# Directions:
Each line in the entries below that holds the word "hexagon" belongs in the answer.

Extracted records section start

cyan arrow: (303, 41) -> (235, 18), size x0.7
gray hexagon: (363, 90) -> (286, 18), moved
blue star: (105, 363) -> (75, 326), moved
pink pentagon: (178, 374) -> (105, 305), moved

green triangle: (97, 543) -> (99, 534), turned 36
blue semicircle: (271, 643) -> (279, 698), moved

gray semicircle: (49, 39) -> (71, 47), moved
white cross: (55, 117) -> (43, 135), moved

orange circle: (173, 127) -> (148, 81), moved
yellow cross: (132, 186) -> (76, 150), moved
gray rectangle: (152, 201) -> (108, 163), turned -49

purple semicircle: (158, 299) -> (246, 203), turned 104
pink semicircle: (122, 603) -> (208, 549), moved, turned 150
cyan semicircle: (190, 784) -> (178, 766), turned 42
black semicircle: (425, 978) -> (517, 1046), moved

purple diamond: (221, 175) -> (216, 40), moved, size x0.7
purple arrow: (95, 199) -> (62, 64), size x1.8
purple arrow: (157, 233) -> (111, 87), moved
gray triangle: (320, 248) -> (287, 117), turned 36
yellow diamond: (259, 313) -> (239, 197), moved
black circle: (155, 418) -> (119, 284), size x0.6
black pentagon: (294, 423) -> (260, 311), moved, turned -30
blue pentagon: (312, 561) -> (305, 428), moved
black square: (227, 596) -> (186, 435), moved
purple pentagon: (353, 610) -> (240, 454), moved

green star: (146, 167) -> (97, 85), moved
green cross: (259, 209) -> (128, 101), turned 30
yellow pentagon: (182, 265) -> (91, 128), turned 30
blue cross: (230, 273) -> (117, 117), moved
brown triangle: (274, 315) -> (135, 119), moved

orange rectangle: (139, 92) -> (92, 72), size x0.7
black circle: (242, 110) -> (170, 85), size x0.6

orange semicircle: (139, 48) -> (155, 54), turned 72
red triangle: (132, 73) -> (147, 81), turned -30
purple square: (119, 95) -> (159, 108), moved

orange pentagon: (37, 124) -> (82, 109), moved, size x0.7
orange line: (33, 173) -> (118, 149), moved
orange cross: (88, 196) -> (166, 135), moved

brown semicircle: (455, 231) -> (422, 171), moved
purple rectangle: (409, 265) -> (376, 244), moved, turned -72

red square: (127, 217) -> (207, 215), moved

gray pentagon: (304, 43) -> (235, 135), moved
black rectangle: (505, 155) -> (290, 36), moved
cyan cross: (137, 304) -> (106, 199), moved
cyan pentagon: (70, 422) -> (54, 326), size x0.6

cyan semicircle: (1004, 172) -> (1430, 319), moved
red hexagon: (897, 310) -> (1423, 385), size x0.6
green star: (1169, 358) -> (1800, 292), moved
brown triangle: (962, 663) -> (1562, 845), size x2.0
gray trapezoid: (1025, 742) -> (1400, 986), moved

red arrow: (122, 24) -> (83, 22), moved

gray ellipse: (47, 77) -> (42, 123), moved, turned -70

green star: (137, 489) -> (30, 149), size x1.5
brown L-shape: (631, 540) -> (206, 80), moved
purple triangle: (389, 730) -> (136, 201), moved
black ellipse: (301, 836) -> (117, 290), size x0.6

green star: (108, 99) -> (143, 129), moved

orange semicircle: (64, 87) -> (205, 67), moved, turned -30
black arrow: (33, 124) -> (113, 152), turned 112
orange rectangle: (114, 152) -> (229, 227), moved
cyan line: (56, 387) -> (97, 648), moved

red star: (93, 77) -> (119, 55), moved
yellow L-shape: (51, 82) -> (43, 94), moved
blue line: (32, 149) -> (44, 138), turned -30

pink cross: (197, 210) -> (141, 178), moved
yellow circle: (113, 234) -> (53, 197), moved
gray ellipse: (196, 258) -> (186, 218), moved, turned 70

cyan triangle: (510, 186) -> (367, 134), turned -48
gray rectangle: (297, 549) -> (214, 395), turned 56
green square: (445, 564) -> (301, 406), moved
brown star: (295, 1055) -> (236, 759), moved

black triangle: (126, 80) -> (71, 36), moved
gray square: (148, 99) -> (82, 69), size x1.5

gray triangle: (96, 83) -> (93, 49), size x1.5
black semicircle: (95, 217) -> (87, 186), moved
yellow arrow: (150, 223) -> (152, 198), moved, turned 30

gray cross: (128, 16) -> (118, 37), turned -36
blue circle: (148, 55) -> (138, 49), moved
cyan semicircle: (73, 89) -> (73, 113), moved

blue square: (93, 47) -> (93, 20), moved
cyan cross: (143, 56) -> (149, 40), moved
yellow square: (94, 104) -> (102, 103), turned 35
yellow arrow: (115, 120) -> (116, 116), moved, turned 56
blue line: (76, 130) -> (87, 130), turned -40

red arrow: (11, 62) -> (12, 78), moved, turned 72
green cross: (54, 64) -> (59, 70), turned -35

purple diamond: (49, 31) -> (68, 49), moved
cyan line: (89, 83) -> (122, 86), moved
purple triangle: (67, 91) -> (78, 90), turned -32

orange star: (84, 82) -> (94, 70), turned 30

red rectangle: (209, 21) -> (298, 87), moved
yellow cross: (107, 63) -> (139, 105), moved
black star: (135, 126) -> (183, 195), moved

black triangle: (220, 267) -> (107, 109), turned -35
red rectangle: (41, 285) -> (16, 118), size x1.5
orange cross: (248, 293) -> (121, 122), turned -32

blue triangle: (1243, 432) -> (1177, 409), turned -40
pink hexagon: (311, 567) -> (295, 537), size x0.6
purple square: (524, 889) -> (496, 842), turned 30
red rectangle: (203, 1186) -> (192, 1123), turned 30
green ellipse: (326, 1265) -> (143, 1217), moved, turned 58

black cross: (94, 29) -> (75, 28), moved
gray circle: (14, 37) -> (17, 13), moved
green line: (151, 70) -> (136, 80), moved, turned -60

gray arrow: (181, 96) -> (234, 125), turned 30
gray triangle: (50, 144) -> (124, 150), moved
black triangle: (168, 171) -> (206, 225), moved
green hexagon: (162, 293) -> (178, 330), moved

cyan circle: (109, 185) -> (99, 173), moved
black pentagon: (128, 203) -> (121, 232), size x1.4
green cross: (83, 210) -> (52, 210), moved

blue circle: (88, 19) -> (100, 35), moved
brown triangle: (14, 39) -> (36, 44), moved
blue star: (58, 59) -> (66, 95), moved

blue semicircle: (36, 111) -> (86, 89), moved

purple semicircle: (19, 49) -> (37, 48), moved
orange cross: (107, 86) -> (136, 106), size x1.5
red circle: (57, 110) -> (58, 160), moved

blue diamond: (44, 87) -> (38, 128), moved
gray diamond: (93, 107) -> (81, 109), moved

Extracted records section end

# Answer to this problem:
gray hexagon: (363, 90) -> (286, 18), moved
red hexagon: (897, 310) -> (1423, 385), size x0.6
pink hexagon: (311, 567) -> (295, 537), size x0.6
green hexagon: (162, 293) -> (178, 330), moved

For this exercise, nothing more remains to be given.